-- Start of RECORDS FOR THIS TASK --

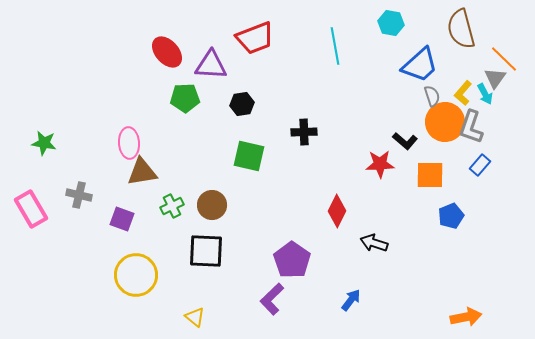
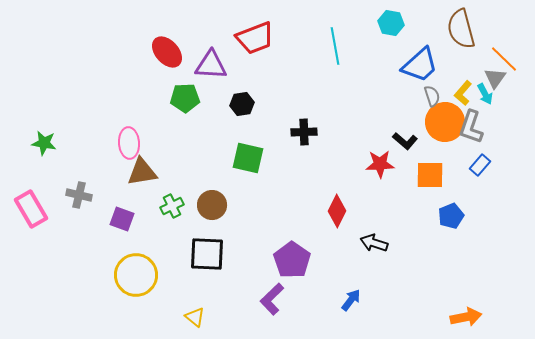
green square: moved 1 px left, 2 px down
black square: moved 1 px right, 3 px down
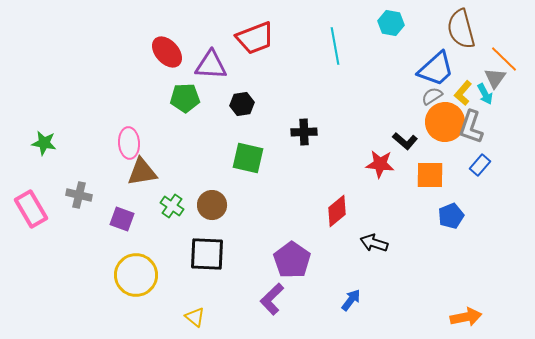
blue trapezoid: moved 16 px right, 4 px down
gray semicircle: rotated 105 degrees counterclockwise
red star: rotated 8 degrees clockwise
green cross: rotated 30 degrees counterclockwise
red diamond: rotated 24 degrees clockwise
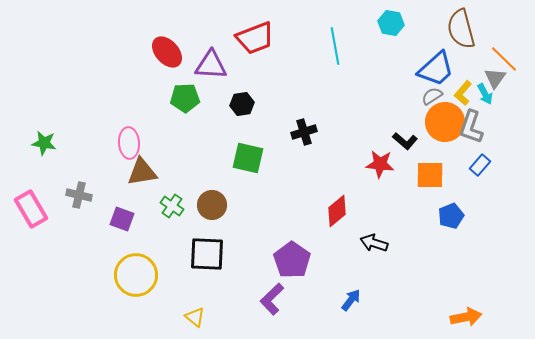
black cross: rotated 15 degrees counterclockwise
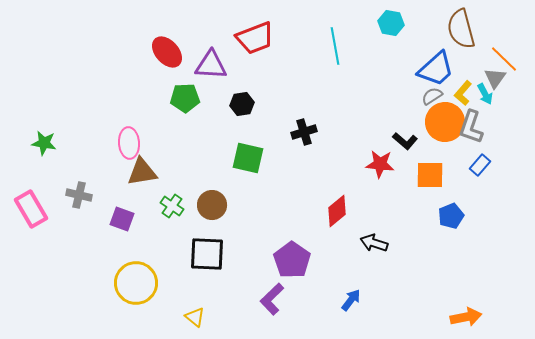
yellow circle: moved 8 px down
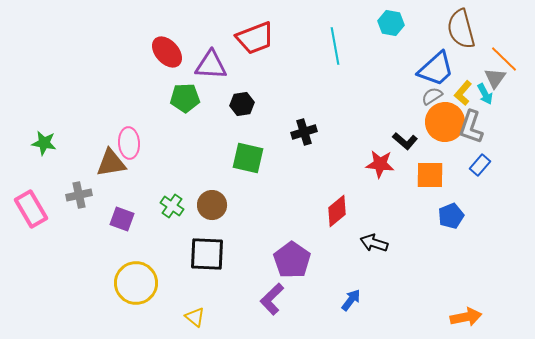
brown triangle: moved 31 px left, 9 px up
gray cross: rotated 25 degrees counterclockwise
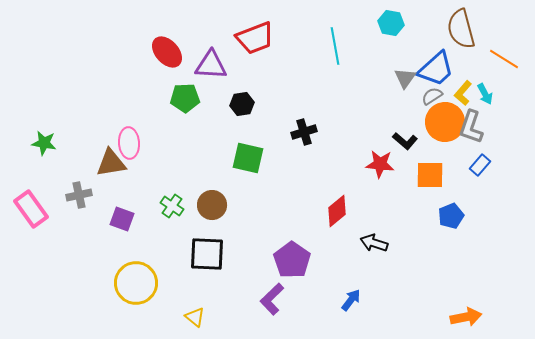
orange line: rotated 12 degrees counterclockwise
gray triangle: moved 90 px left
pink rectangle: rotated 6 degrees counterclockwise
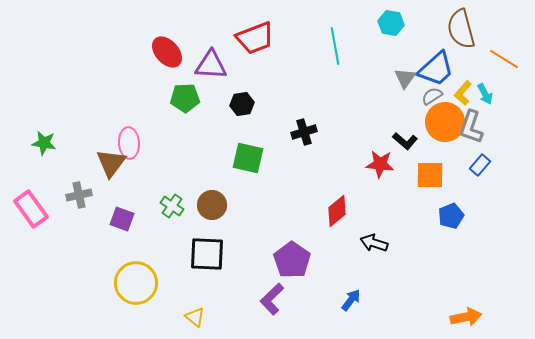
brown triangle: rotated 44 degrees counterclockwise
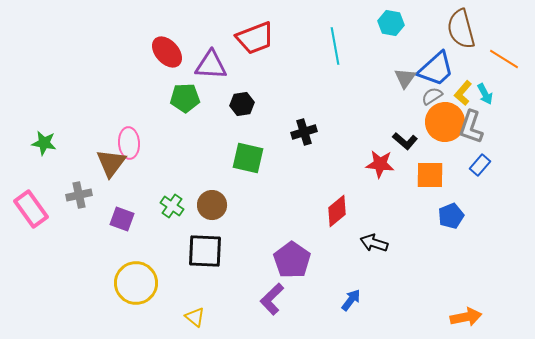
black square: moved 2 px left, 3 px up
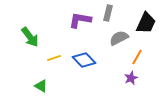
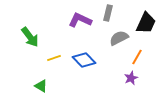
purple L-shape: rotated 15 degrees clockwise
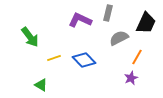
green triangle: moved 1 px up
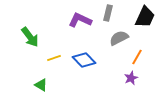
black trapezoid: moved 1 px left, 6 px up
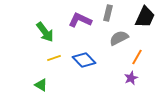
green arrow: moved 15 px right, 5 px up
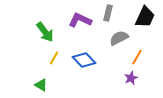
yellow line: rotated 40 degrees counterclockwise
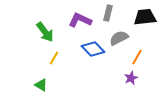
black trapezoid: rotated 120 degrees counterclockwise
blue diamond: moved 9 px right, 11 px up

-- End of RECORDS FOR THIS TASK --

* [STATED TASK]: Rewrite all the records above with every "black trapezoid" replaced by "navy trapezoid" and nothing else changed. Leave the pictures out of your answer.

* [REPLY TO THE TASK]:
green square: moved 1 px left, 2 px down
black square: moved 1 px right, 3 px down
blue trapezoid: moved 16 px right, 4 px down
gray semicircle: rotated 105 degrees counterclockwise
red star: rotated 8 degrees clockwise
green cross: rotated 30 degrees counterclockwise
red diamond: rotated 24 degrees clockwise
black cross: rotated 15 degrees counterclockwise
yellow circle: moved 8 px down
brown triangle: moved 31 px left, 9 px up
gray cross: rotated 25 degrees counterclockwise
orange line: rotated 12 degrees counterclockwise
gray triangle: moved 90 px left
pink rectangle: rotated 6 degrees counterclockwise
brown triangle: rotated 44 degrees counterclockwise
black square: moved 2 px left, 3 px up
purple L-shape: rotated 15 degrees clockwise
green triangle: moved 1 px up
navy trapezoid: moved 1 px left, 6 px up
green arrow: moved 15 px right, 5 px up
yellow line: rotated 40 degrees counterclockwise
navy trapezoid: rotated 120 degrees counterclockwise
blue diamond: moved 9 px right, 11 px up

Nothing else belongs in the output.